▸ **Your task**
Transcribe the line containing "in_first: [440, 90, 554, 130]" and every line after it, exactly, through the end of the records.

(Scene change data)
----------
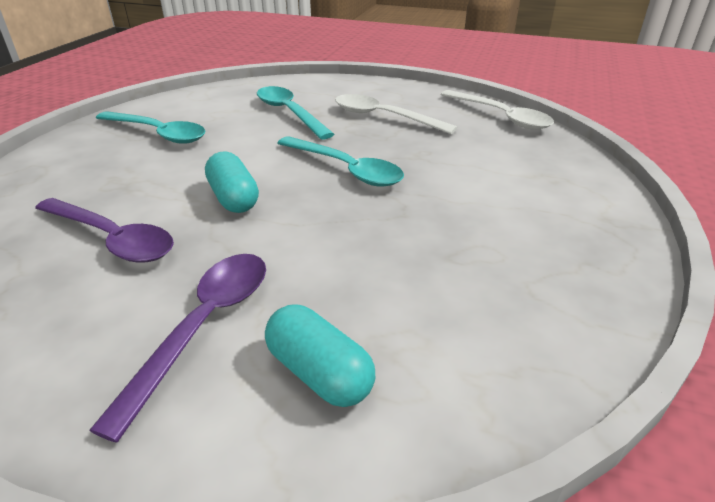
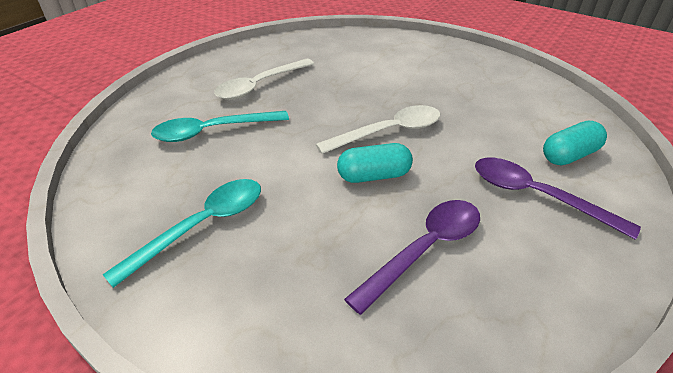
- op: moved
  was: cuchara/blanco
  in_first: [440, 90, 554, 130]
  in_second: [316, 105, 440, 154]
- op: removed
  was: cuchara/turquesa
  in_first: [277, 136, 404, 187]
----------
▸ **Answer**
  in_first: [440, 90, 554, 130]
  in_second: [316, 105, 440, 154]
- op: removed
  was: cuchara/turquesa
  in_first: [277, 136, 404, 187]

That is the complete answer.